▶ What you need to do
In the data below, find every line that has the string "removed", and copy it.

▶ The data
━━━━━━━━━━━━━━━━

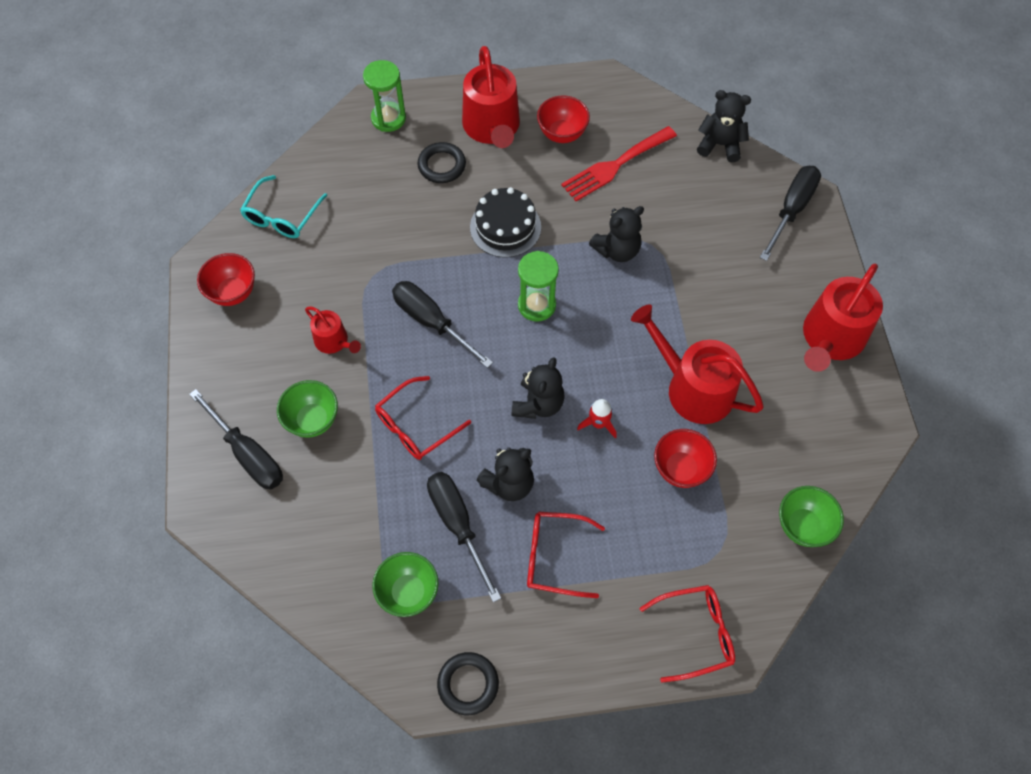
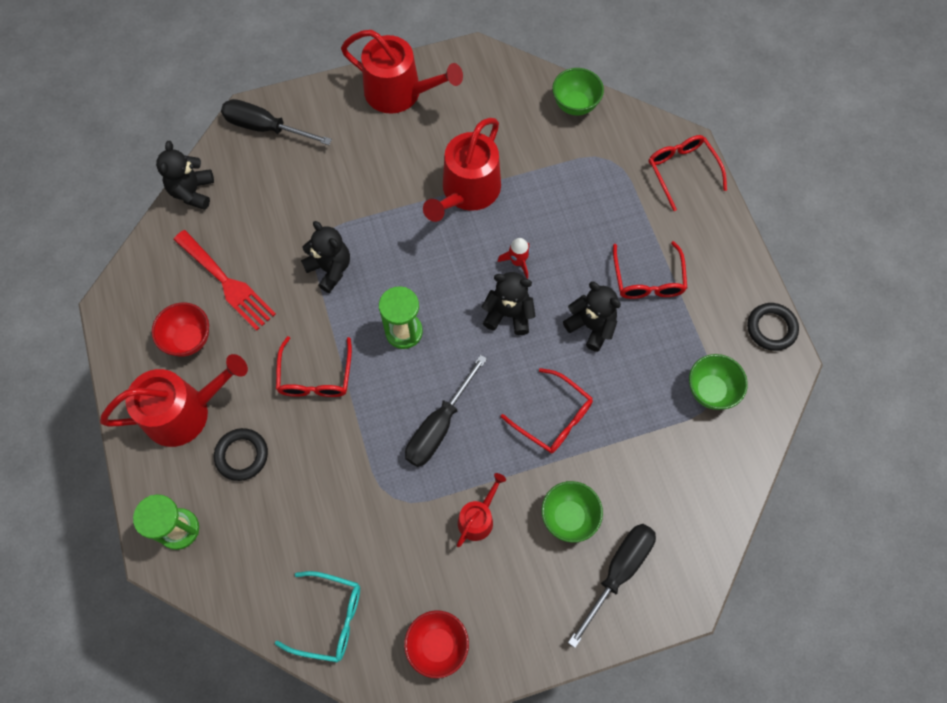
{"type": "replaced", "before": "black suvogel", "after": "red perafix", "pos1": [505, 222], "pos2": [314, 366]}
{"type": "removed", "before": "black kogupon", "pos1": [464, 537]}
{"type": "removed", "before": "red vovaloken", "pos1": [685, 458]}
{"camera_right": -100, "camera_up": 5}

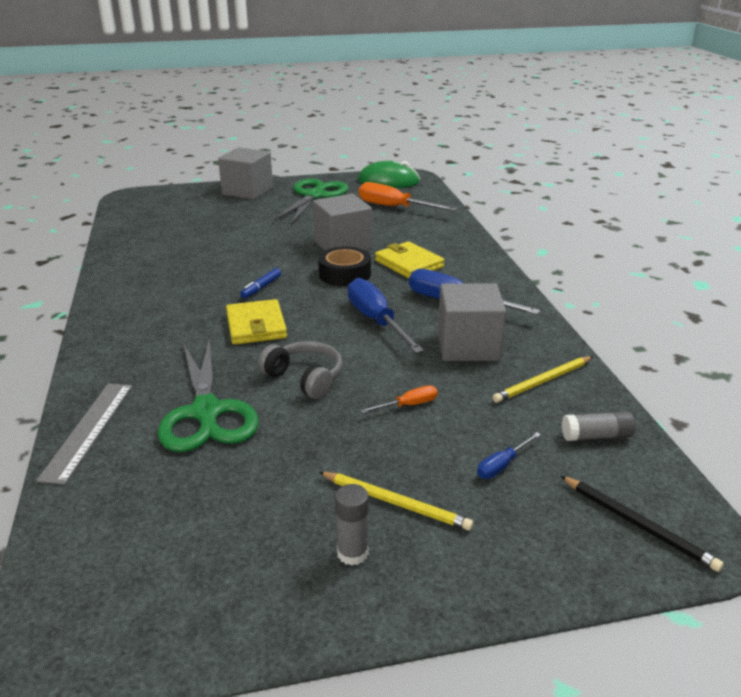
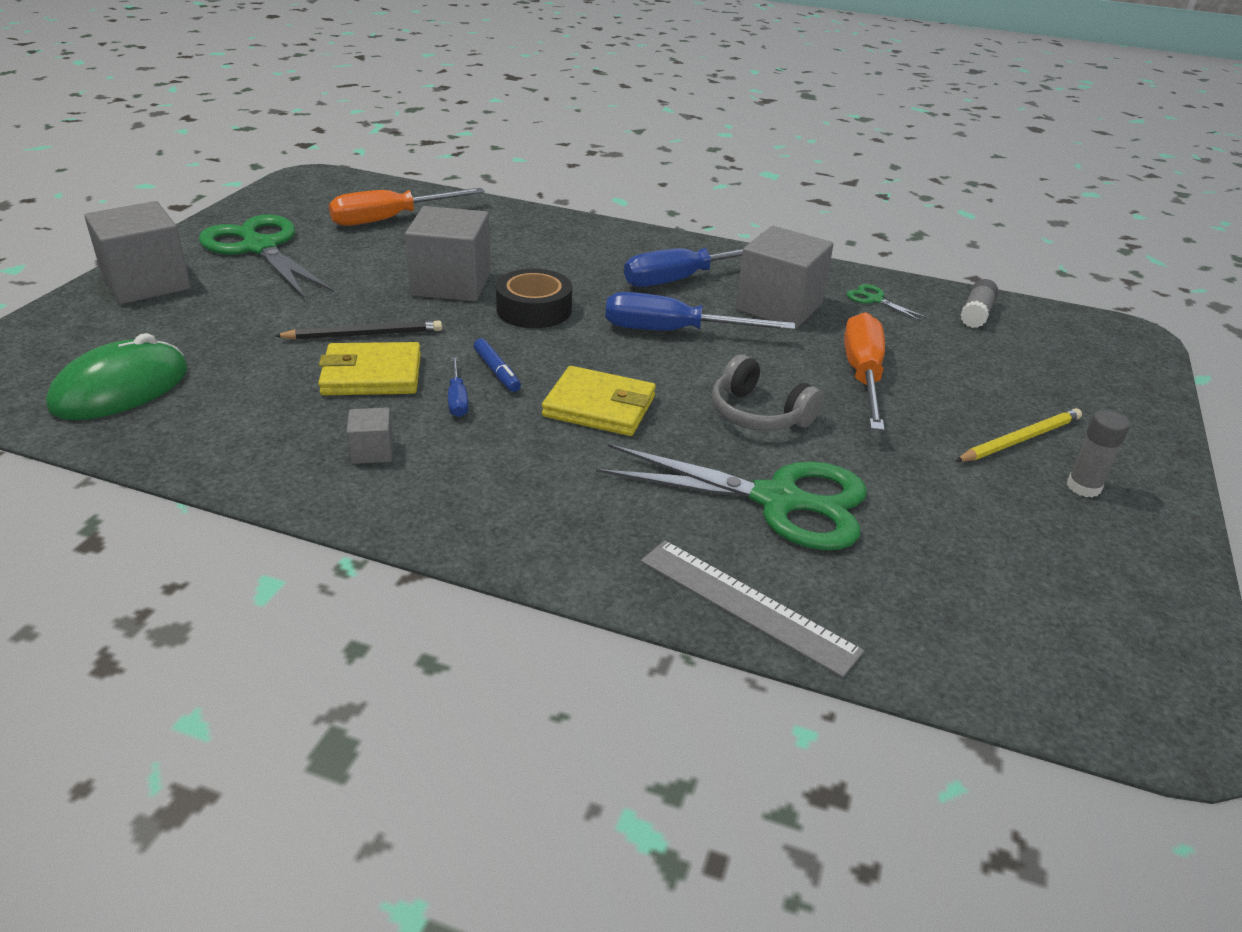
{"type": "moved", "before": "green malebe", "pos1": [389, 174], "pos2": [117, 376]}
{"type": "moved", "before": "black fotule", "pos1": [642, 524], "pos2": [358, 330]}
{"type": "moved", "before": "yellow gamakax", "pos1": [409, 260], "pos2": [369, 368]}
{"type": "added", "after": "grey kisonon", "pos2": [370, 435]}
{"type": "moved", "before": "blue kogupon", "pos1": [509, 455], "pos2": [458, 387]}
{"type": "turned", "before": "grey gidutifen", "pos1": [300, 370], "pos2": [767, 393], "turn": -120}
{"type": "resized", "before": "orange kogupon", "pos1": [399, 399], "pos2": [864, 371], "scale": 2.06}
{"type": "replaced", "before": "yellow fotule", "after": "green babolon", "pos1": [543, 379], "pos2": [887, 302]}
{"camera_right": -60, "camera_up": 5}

━━━━━━━━━━━━━━━━

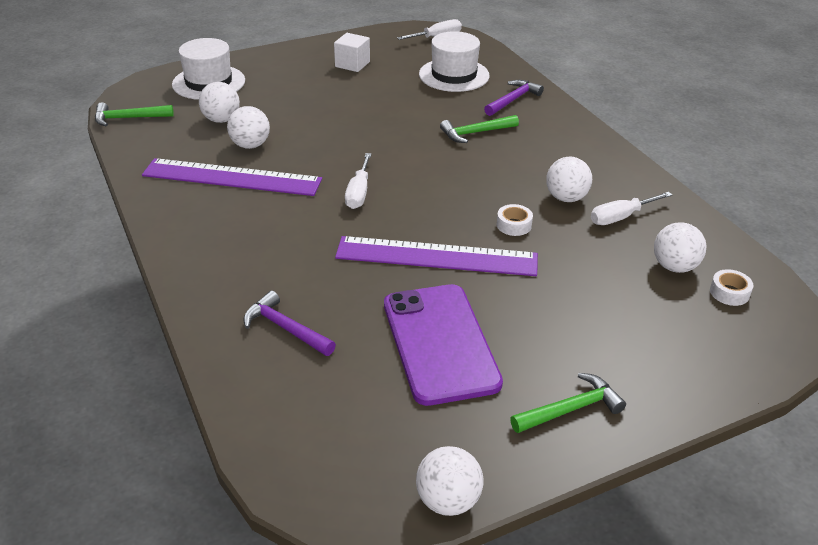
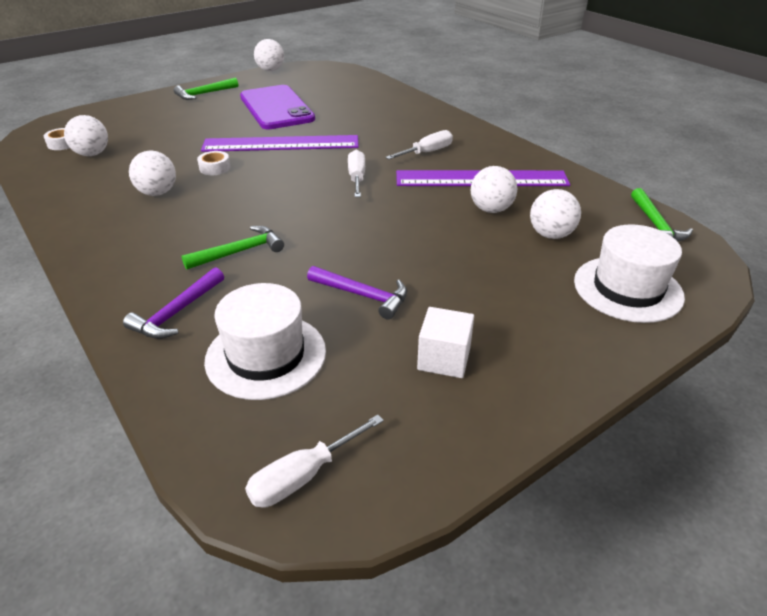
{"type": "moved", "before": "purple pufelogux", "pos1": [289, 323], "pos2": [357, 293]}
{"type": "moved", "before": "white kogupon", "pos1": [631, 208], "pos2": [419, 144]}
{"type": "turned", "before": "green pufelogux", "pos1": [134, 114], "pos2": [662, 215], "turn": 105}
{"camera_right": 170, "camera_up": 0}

━━━━━━━━━━━━━━━━

▶ Exercise response
{"type": "removed", "before": "black kogupon", "pos1": [464, 537]}
{"type": "removed", "before": "red vovaloken", "pos1": [685, 458]}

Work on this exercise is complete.